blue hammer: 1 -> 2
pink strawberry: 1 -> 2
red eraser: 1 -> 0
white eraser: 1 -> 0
---
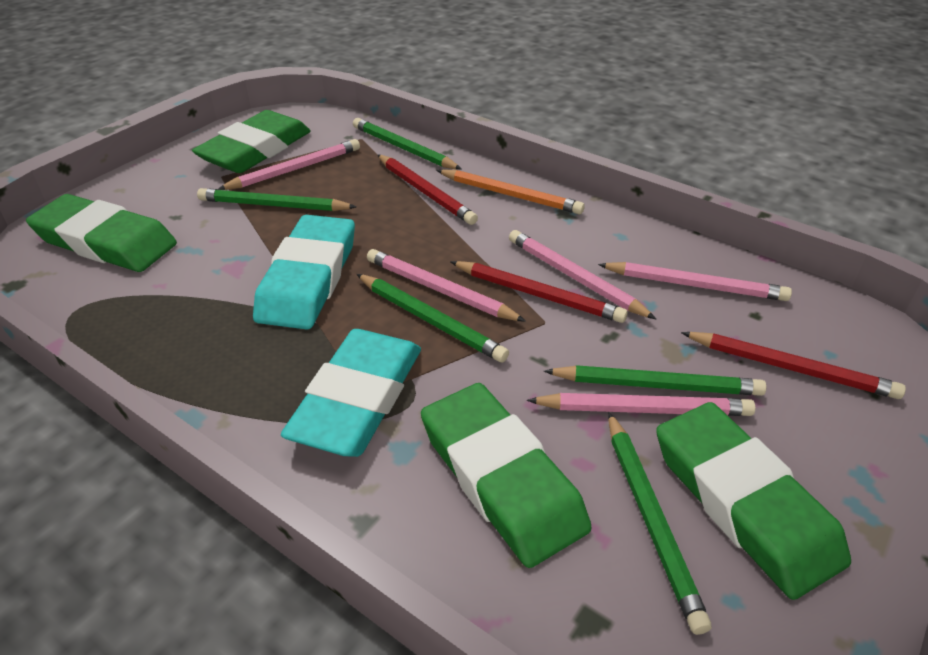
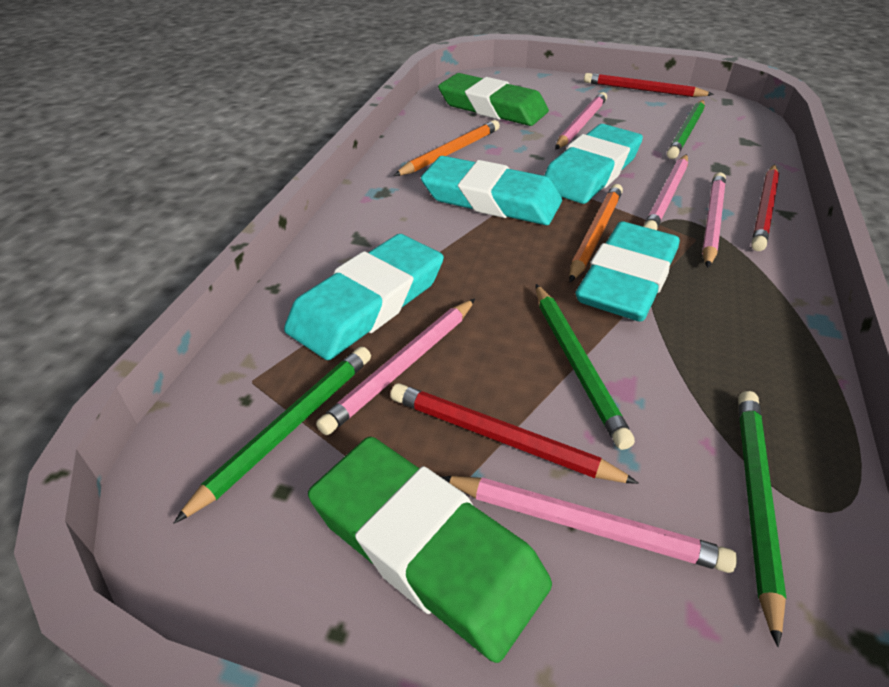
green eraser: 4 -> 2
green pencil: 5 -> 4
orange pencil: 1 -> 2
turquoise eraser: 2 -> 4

◆ AIM OF THE TASK ◆
Repeat word for word the lines above that run from the line containing "blue hammer: 1 -> 2" through the line containing "white eraser: 1 -> 0", both ends included, and nothing else.

◆ ANSWER BOX ◆
blue hammer: 1 -> 2
pink strawberry: 1 -> 2
red eraser: 1 -> 0
white eraser: 1 -> 0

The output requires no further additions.